What you are asked to do -> The expected output is every entry, repeated word for word.

#### Given information

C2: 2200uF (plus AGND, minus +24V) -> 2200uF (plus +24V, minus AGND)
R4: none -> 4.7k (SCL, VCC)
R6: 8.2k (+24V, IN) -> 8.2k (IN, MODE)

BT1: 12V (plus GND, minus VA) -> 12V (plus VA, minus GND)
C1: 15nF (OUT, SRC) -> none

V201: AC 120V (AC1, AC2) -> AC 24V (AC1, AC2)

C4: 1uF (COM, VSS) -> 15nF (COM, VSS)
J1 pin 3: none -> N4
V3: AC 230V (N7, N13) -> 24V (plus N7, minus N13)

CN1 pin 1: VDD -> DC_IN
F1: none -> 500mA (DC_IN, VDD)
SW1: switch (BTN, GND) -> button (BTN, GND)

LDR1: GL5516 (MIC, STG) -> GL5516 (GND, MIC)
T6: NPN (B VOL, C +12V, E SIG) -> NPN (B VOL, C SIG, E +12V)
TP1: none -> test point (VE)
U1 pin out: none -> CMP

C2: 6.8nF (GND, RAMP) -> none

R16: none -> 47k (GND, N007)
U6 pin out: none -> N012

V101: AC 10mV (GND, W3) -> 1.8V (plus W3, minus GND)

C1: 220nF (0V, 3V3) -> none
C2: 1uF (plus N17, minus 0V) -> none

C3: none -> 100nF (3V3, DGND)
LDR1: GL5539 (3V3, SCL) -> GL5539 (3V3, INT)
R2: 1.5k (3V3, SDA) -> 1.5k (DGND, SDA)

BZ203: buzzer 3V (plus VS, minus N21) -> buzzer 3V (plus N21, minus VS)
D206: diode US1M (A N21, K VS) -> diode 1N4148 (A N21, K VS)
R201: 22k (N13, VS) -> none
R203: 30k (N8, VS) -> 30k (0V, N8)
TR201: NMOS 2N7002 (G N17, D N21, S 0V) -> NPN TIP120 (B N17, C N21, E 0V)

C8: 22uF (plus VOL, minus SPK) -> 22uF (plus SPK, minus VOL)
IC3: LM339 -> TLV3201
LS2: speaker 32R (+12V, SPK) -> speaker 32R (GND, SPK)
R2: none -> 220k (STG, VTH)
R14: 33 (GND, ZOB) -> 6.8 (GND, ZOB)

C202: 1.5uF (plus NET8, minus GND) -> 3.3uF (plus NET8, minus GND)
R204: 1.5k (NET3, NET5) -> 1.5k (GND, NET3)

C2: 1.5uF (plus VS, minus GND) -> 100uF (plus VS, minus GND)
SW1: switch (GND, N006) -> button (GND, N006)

########

Task solution ->
C2: 2200uF (plus AGND, minus +24V) -> 2200uF (plus +24V, minus AGND)
R4: none -> 4.7k (SCL, VCC)
R6: 8.2k (+24V, IN) -> 8.2k (IN, MODE)

BT1: 12V (plus GND, minus VA) -> 12V (plus VA, minus GND)
C1: 15nF (OUT, SRC) -> none

V201: AC 120V (AC1, AC2) -> AC 24V (AC1, AC2)

C4: 1uF (COM, VSS) -> 15nF (COM, VSS)
J1 pin 3: none -> N4
V3: AC 230V (N7, N13) -> 24V (plus N7, minus N13)

CN1 pin 1: VDD -> DC_IN
F1: none -> 500mA (DC_IN, VDD)
SW1: switch (BTN, GND) -> button (BTN, GND)

LDR1: GL5516 (MIC, STG) -> GL5516 (GND, MIC)
T6: NPN (B VOL, C +12V, E SIG) -> NPN (B VOL, C SIG, E +12V)
TP1: none -> test point (VE)
U1 pin out: none -> CMP

C2: 6.8nF (GND, RAMP) -> none

R16: none -> 47k (GND, N007)
U6 pin out: none -> N012

V101: AC 10mV (GND, W3) -> 1.8V (plus W3, minus GND)

C1: 220nF (0V, 3V3) -> none
C2: 1uF (plus N17, minus 0V) -> none

C3: none -> 100nF (3V3, DGND)
LDR1: GL5539 (3V3, SCL) -> GL5539 (3V3, INT)
R2: 1.5k (3V3, SDA) -> 1.5k (DGND, SDA)

BZ203: buzzer 3V (plus VS, minus N21) -> buzzer 3V (plus N21, minus VS)
D206: diode US1M (A N21, K VS) -> diode 1N4148 (A N21, K VS)
R201: 22k (N13, VS) -> none
R203: 30k (N8, VS) -> 30k (0V, N8)
TR201: NMOS 2N7002 (G N17, D N21, S 0V) -> NPN TIP120 (B N17, C N21, E 0V)

C8: 22uF (plus VOL, minus SPK) -> 22uF (plus SPK, minus VOL)
IC3: LM339 -> TLV3201
LS2: speaker 32R (+12V, SPK) -> speaker 32R (GND, SPK)
R2: none -> 220k (STG, VTH)
R14: 33 (GND, ZOB) -> 6.8 (GND, ZOB)

C202: 1.5uF (plus NET8, minus GND) -> 3.3uF (plus NET8, minus GND)
R204: 1.5k (NET3, NET5) -> 1.5k (GND, NET3)

C2: 1.5uF (plus VS, minus GND) -> 100uF (plus VS, minus GND)
SW1: switch (GND, N006) -> button (GND, N006)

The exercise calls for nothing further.